**What to work on**. Where does the string "none" occur in the records below? Copy every line that holds it.

-- Records for the task follows --

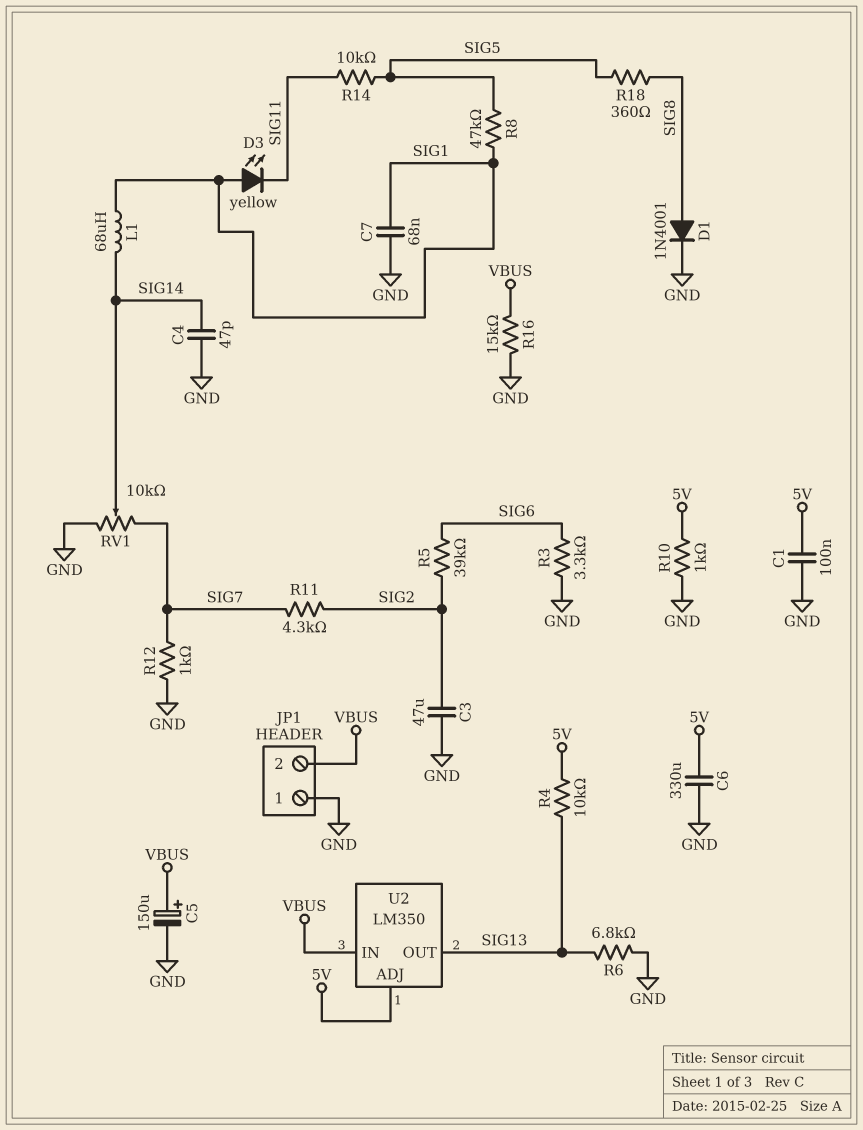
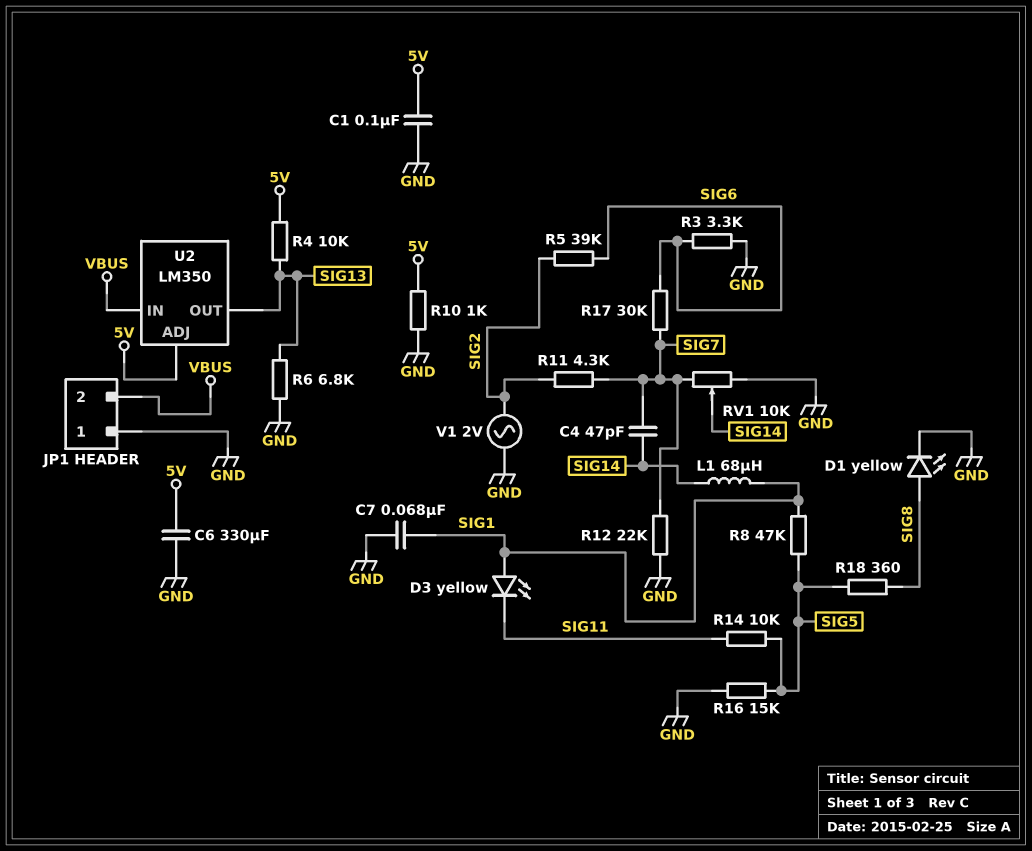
C3: 47uF (GND, SIG2) -> none
C4: 47pF (GND, SIG14) -> 47pF (SIG7, SIG14)
C5: 150uF (plus VBUS, minus GND) -> none
D1: diode 1N4001 (A SIG8, K GND) -> LED yellow (A SIG8, K GND)
R12: 1k (GND, SIG7) -> 22k (GND, SIG7)
R16: 15k (GND, VBUS) -> 15k (GND, SIG5)
R17: none -> 30k (SIG6, SIG7)
V1: none -> AC 2V (GND, SIG2)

-- Records for the task concluded --

**Response to this task**.
C3: 47uF (GND, SIG2) -> none
C5: 150uF (plus VBUS, minus GND) -> none
R17: none -> 30k (SIG6, SIG7)
V1: none -> AC 2V (GND, SIG2)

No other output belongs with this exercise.